Repeat the records below verbatim.

── PROVIDED DATA ──

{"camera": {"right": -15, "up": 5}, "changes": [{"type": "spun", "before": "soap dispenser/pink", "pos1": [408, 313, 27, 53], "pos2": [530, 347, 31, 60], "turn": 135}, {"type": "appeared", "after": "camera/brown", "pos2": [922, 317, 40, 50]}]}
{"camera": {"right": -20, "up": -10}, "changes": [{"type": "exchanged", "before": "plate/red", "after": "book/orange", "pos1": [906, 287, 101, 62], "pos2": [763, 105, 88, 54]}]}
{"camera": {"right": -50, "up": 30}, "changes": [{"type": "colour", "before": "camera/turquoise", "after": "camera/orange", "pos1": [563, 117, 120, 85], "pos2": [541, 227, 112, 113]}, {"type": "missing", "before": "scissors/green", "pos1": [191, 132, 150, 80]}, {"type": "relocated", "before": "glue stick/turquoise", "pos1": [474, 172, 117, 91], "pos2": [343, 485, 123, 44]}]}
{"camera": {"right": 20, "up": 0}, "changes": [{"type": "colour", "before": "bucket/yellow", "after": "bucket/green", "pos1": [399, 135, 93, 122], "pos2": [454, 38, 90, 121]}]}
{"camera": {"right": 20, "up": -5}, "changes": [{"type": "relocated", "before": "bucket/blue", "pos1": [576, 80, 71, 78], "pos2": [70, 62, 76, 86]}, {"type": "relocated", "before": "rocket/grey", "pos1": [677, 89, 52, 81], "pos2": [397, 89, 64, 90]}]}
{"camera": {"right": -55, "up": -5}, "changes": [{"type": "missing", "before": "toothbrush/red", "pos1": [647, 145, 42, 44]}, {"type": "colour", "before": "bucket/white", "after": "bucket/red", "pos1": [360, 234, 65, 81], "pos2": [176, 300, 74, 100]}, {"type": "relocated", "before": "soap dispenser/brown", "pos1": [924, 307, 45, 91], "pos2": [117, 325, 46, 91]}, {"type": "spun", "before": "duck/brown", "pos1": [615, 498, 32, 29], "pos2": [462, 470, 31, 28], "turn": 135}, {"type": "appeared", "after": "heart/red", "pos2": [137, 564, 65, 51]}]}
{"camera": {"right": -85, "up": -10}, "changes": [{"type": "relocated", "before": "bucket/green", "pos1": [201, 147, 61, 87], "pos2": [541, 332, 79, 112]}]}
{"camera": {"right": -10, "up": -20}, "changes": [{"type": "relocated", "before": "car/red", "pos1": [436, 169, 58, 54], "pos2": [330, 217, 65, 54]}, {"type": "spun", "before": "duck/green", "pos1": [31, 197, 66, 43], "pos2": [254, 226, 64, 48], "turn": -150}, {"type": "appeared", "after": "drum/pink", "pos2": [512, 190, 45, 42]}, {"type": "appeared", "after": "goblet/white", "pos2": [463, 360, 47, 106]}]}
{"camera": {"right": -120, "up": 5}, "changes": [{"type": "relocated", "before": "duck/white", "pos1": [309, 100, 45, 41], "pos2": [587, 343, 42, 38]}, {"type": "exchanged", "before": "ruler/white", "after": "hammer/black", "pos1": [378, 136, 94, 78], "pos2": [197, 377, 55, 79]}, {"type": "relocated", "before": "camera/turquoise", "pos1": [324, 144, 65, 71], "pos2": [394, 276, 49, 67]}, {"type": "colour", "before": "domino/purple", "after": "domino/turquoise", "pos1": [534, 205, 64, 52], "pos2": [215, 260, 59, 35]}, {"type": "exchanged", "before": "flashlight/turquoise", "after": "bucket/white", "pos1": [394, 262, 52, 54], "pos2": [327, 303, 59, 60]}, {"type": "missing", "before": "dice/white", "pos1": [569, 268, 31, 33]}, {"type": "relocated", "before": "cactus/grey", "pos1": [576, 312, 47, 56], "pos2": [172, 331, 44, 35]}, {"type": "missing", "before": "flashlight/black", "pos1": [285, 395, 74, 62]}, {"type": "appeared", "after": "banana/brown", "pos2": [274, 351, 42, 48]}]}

───

SOLUTION TO THE EXERCISE
{"camera": {"right": -15, "up": 5}, "changes": [{"type": "spun", "before": "soap dispenser/pink", "pos1": [408, 313, 27, 53], "pos2": [530, 347, 31, 60], "turn": 135}, {"type": "appeared", "after": "camera/brown", "pos2": [922, 317, 40, 50]}]}
{"camera": {"right": -20, "up": -10}, "changes": [{"type": "exchanged", "before": "plate/red", "after": "book/orange", "pos1": [906, 287, 101, 62], "pos2": [763, 105, 88, 54]}]}
{"camera": {"right": -50, "up": 30}, "changes": [{"type": "colour", "before": "camera/turquoise", "after": "camera/orange", "pos1": [563, 117, 120, 85], "pos2": [541, 227, 112, 113]}, {"type": "missing", "before": "scissors/green", "pos1": [191, 132, 150, 80]}, {"type": "relocated", "before": "glue stick/turquoise", "pos1": [474, 172, 117, 91], "pos2": [343, 485, 123, 44]}]}
{"camera": {"right": 20, "up": 0}, "changes": [{"type": "colour", "before": "bucket/yellow", "after": "bucket/green", "pos1": [399, 135, 93, 122], "pos2": [454, 38, 90, 121]}]}
{"camera": {"right": 20, "up": -5}, "changes": [{"type": "relocated", "before": "bucket/blue", "pos1": [576, 80, 71, 78], "pos2": [70, 62, 76, 86]}, {"type": "relocated", "before": "rocket/grey", "pos1": [677, 89, 52, 81], "pos2": [397, 89, 64, 90]}]}
{"camera": {"right": -55, "up": -5}, "changes": [{"type": "missing", "before": "toothbrush/red", "pos1": [647, 145, 42, 44]}, {"type": "colour", "before": "bucket/white", "after": "bucket/red", "pos1": [360, 234, 65, 81], "pos2": [176, 300, 74, 100]}, {"type": "relocated", "before": "soap dispenser/brown", "pos1": [924, 307, 45, 91], "pos2": [117, 325, 46, 91]}, {"type": "spun", "before": "duck/brown", "pos1": [615, 498, 32, 29], "pos2": [462, 470, 31, 28], "turn": 135}, {"type": "appeared", "after": "heart/red", "pos2": [137, 564, 65, 51]}]}
{"camera": {"right": -85, "up": -10}, "changes": [{"type": "relocated", "before": "bucket/green", "pos1": [201, 147, 61, 87], "pos2": [541, 332, 79, 112]}]}
{"camera": {"right": -10, "up": -20}, "changes": [{"type": "relocated", "before": "car/red", "pos1": [436, 169, 58, 54], "pos2": [330, 217, 65, 54]}, {"type": "spun", "before": "duck/green", "pos1": [31, 197, 66, 43], "pos2": [254, 226, 64, 48], "turn": -150}, {"type": "appeared", "after": "drum/pink", "pos2": [512, 190, 45, 42]}, {"type": "appeared", "after": "goblet/white", "pos2": [463, 360, 47, 106]}]}
{"camera": {"right": -120, "up": 5}, "changes": [{"type": "relocated", "before": "duck/white", "pos1": [309, 100, 45, 41], "pos2": [587, 343, 42, 38]}, {"type": "exchanged", "before": "ruler/white", "after": "hammer/black", "pos1": [378, 136, 94, 78], "pos2": [197, 377, 55, 79]}, {"type": "relocated", "before": "camera/turquoise", "pos1": [324, 144, 65, 71], "pos2": [394, 276, 49, 67]}, {"type": "colour", "before": "domino/purple", "after": "domino/turquoise", "pos1": [534, 205, 64, 52], "pos2": [215, 260, 59, 35]}, {"type": "exchanged", "before": "flashlight/turquoise", "after": "bucket/white", "pos1": [394, 262, 52, 54], "pos2": [327, 303, 59, 60]}, {"type": "missing", "before": "dice/white", "pos1": [569, 268, 31, 33]}, {"type": "relocated", "before": "cactus/grey", "pos1": [576, 312, 47, 56], "pos2": [172, 331, 44, 35]}, {"type": "missing", "before": "flashlight/black", "pos1": [285, 395, 74, 62]}, {"type": "appeared", "after": "banana/brown", "pos2": [274, 351, 42, 48]}]}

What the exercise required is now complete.